Task data
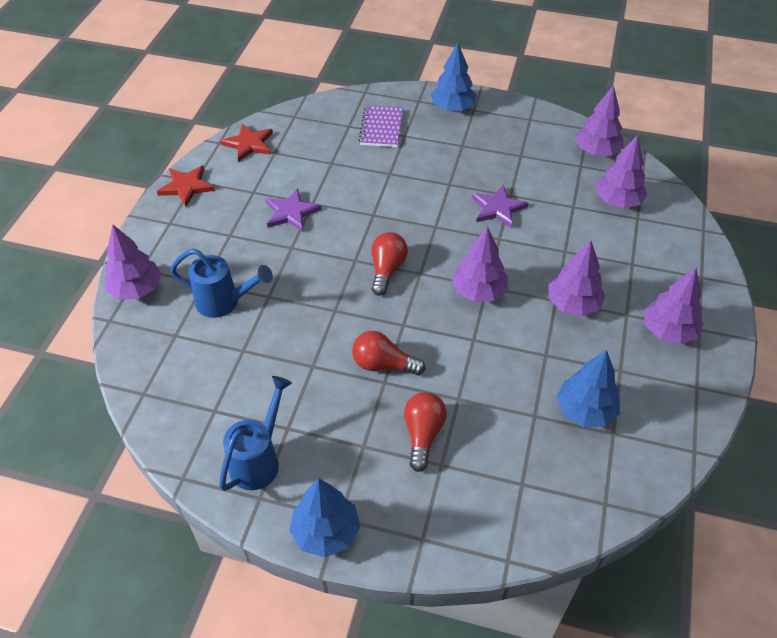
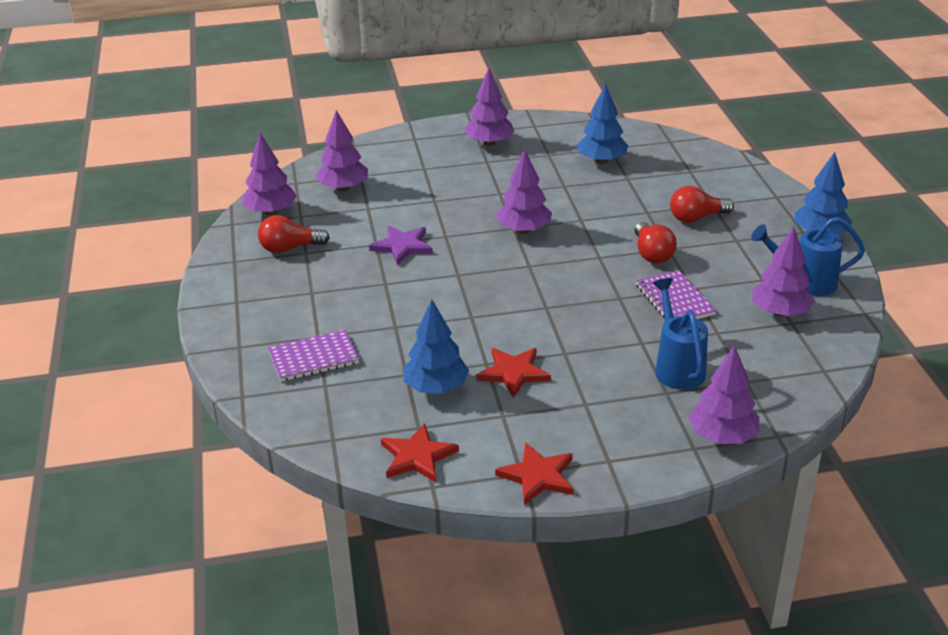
camera: 115 degrees left, 15 degrees down
(291, 212) = (513, 373): purple star -> red star
(305, 345) = (674, 300): none -> purple notebook
(387, 270) = (542, 284): red light bulb -> red light bulb (289, 248)
(452, 108) = (242, 317): blue tree -> blue tree (436, 388)
(573, 304) = (497, 185): purple tree -> purple tree (780, 312)

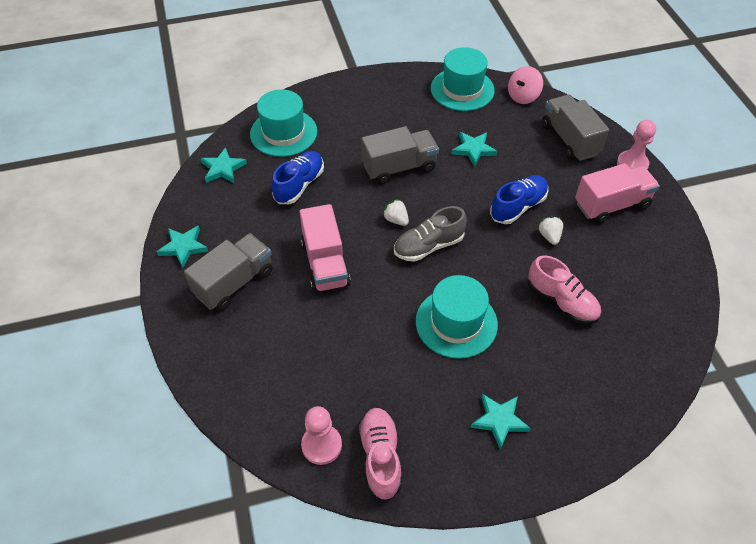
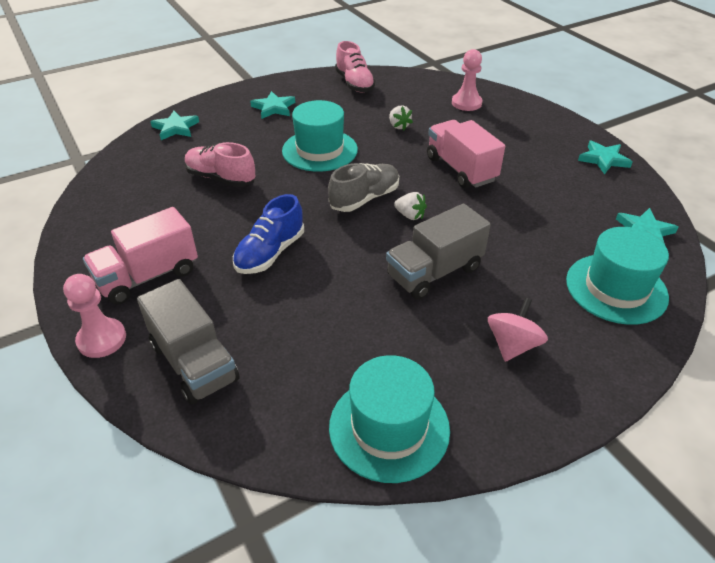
camera: 165 degrees right, 10 degrees down
(234, 283) = (532, 144): grey truck -> none
(299, 185) = (541, 230): blue shoe -> none
(321, 445) = (397, 83): pink pawn -> pink pawn (466, 103)
(473, 149) = (342, 316): turquoise star -> turquoise star (175, 128)
(523, 96) = (274, 436): pink spinning top -> pink spinning top (512, 345)
(549, 236) = (231, 229): white strawberry -> white strawberry (398, 126)

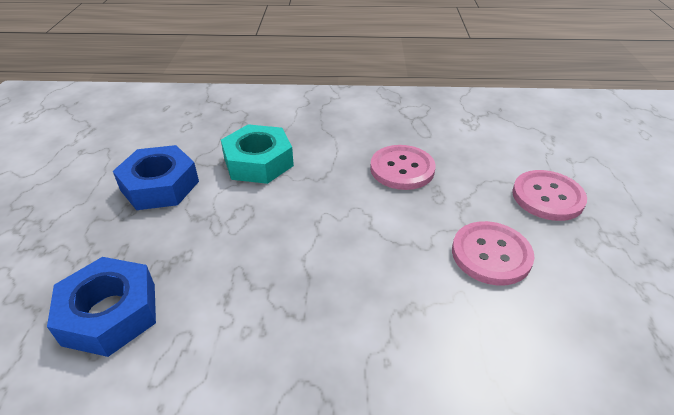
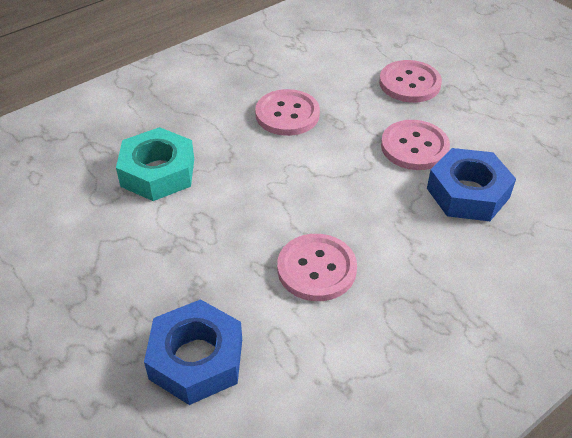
camera: 40 degrees left, 5 degrees up
(160, 186) = (91, 244): blue nut -> blue nut (468, 193)
(278, 306) = (316, 269): none -> pink button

Description of the task
Nothing but the lines from the one containing "(523, 96) = (274, 436): pink" through the end of the entries should be written out, exactly and without pictures.

Exercise result
(523, 96) = (274, 436): pink spinning top -> pink spinning top (512, 345)
(549, 236) = (231, 229): white strawberry -> white strawberry (398, 126)

camera: 40 degrees left, 5 degrees up
(160, 186) = (91, 244): blue nut -> blue nut (468, 193)
(278, 306) = (316, 269): none -> pink button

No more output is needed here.